◆ **Information given**:

---

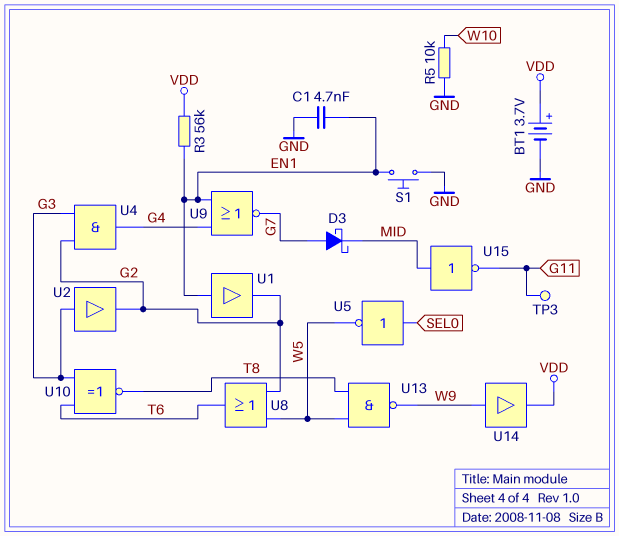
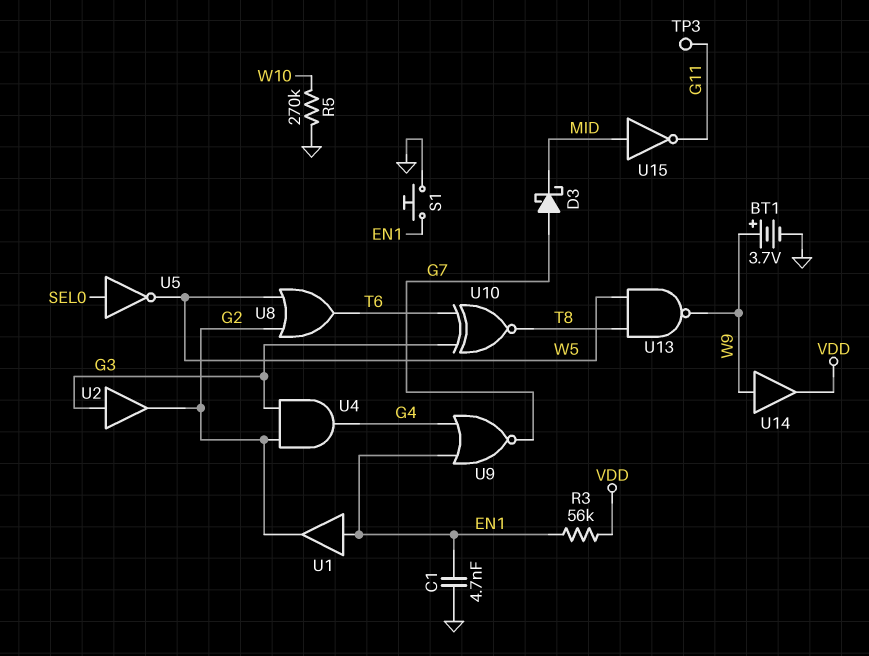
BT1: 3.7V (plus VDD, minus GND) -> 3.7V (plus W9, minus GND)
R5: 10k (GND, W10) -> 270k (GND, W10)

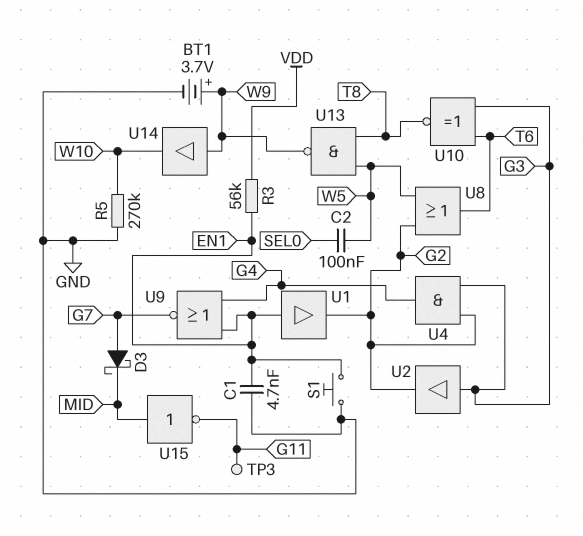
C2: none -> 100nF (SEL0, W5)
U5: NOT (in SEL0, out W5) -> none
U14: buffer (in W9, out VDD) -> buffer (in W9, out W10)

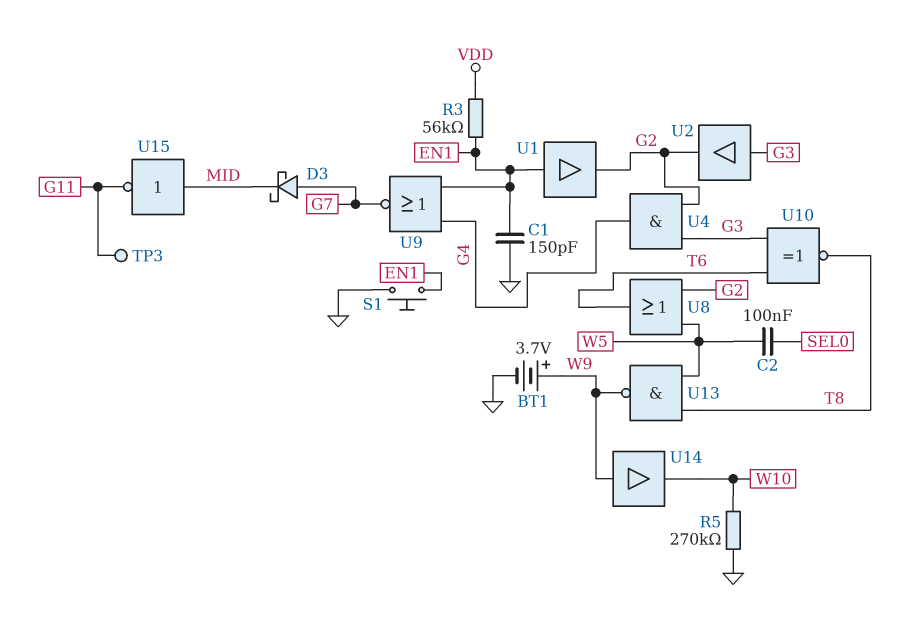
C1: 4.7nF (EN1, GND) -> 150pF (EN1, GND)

---

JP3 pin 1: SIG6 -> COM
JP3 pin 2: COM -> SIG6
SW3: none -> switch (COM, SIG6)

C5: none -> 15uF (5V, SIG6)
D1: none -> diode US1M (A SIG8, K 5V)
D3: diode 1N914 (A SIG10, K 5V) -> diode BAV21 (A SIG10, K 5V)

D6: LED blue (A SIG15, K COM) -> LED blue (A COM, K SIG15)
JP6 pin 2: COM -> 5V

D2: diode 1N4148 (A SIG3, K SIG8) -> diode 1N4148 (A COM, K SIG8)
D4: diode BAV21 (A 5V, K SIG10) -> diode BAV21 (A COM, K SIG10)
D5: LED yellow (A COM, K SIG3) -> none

---

Reproduce each line of the records in which "diode" appears.

◆ **Answer area**:
D1: none -> diode US1M (A SIG8, K 5V)
D3: diode 1N914 (A SIG10, K 5V) -> diode BAV21 (A SIG10, K 5V)
D2: diode 1N4148 (A SIG3, K SIG8) -> diode 1N4148 (A COM, K SIG8)
D4: diode BAV21 (A 5V, K SIG10) -> diode BAV21 (A COM, K SIG10)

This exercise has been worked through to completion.